→ DATASET EXCERPTS:
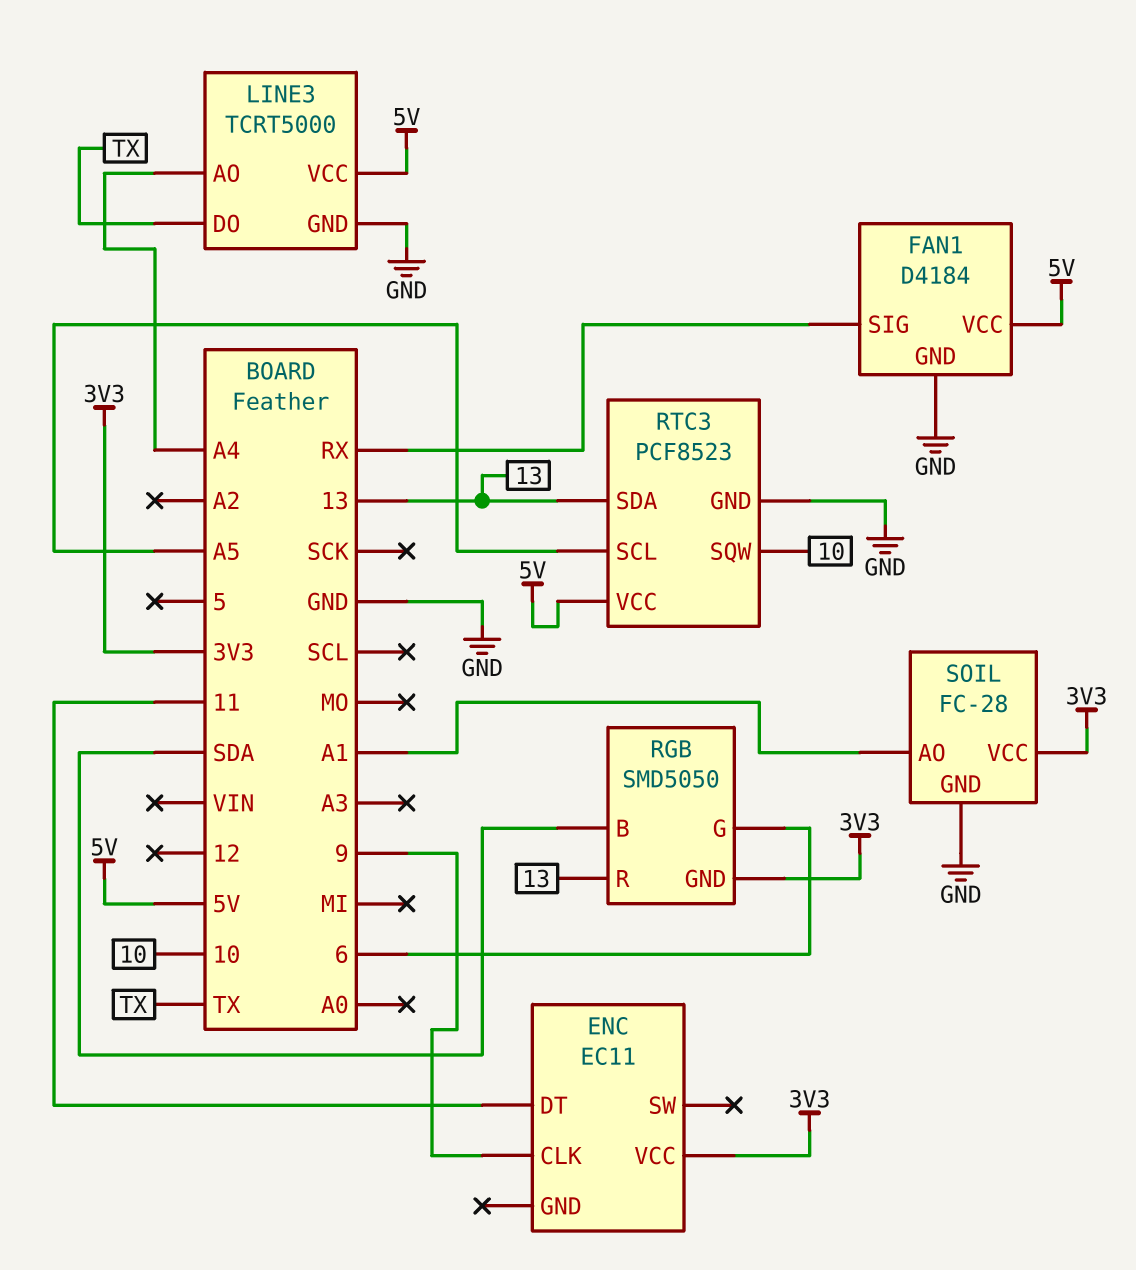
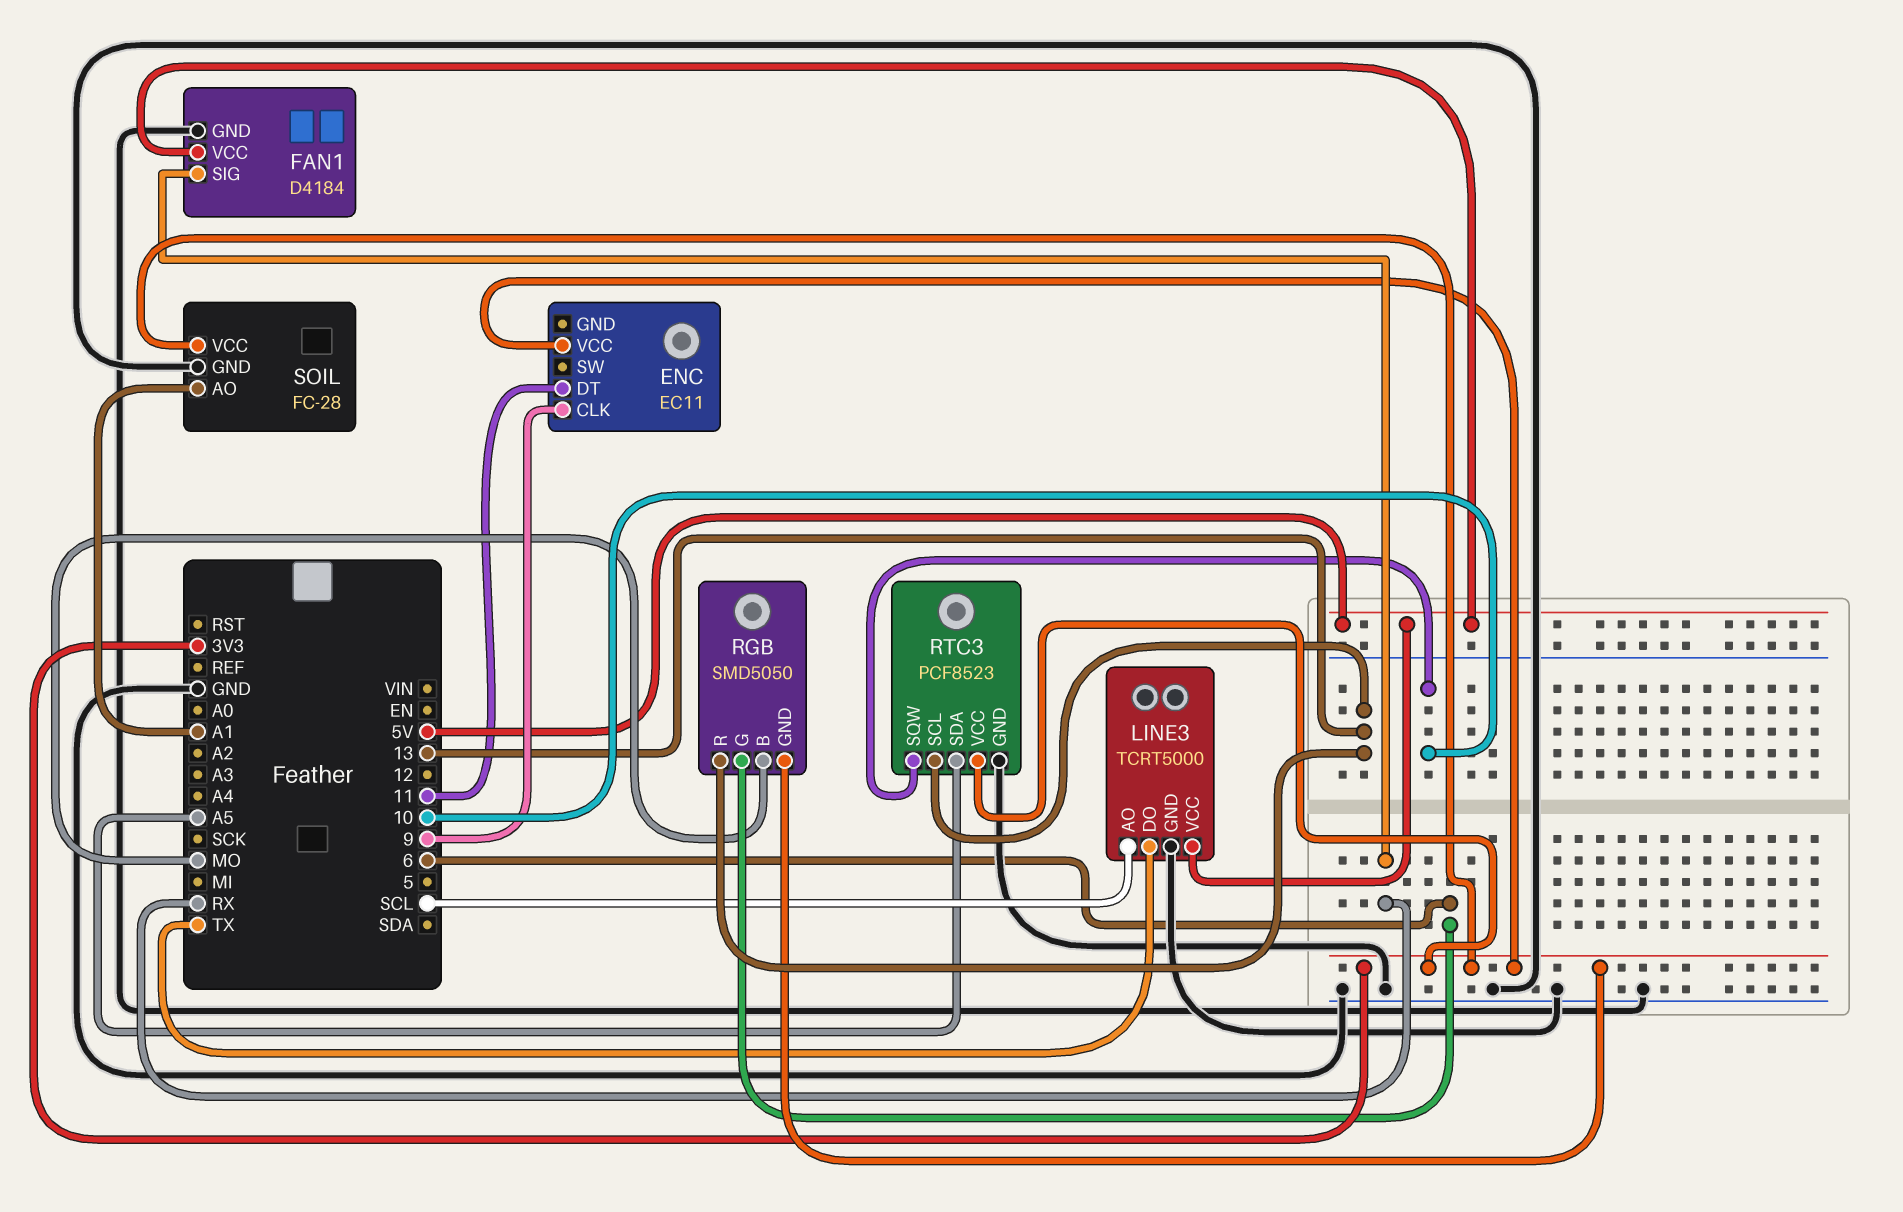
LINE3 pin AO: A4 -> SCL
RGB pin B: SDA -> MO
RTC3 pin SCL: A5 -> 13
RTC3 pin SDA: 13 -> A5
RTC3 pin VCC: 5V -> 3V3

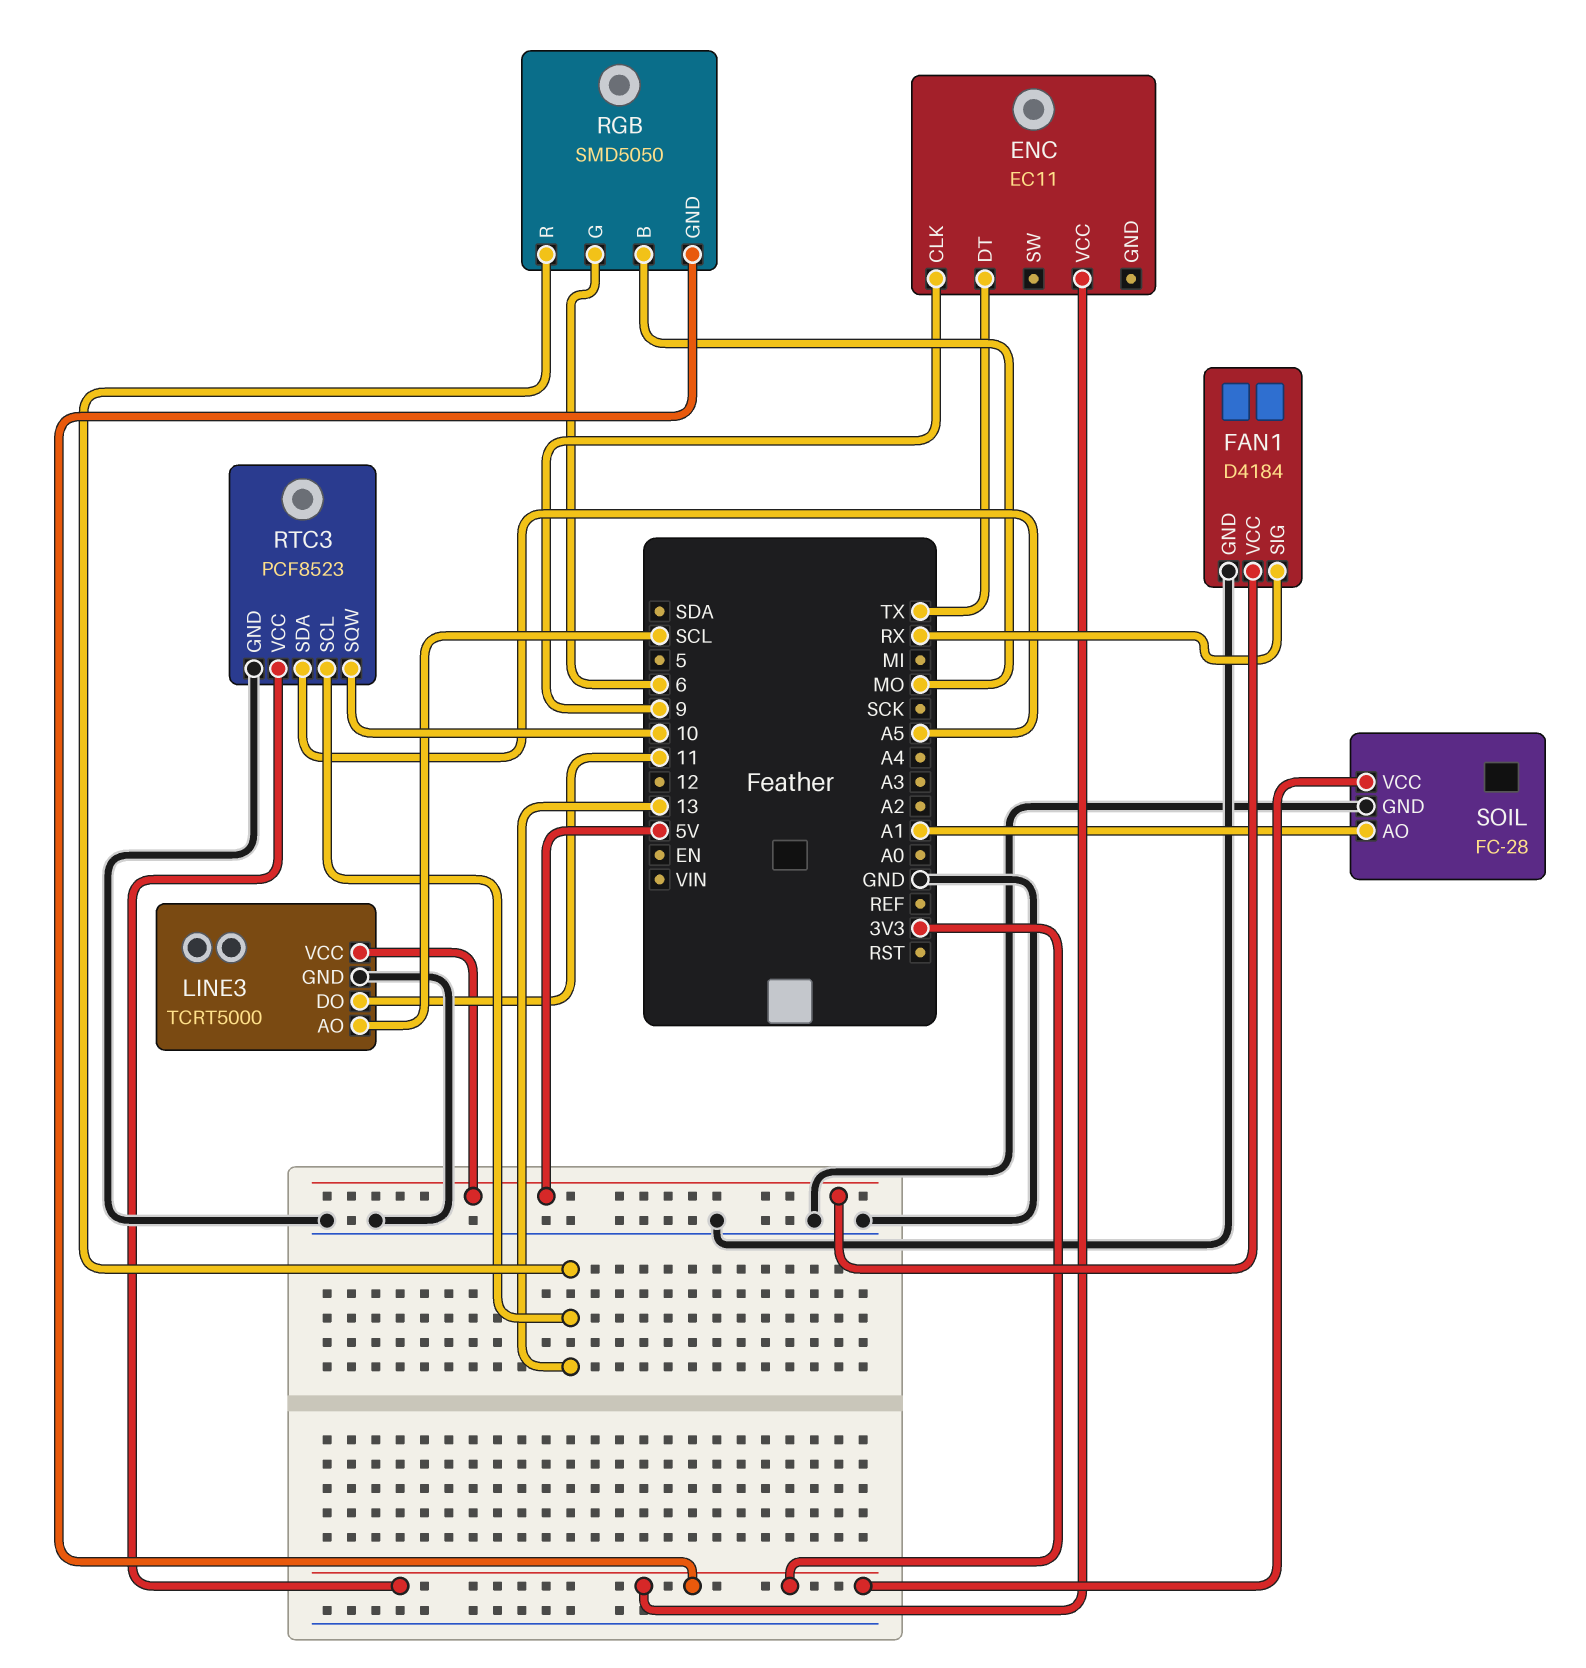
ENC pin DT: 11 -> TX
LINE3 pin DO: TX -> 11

→ EXERCISE DESCRIPTION: The records above must be printed exactly; the pictures stay out.

→ REPLY:
LINE3 pin AO: A4 -> SCL
RGB pin B: SDA -> MO
RTC3 pin SCL: A5 -> 13
RTC3 pin SDA: 13 -> A5
RTC3 pin VCC: 5V -> 3V3

ENC pin DT: 11 -> TX
LINE3 pin DO: TX -> 11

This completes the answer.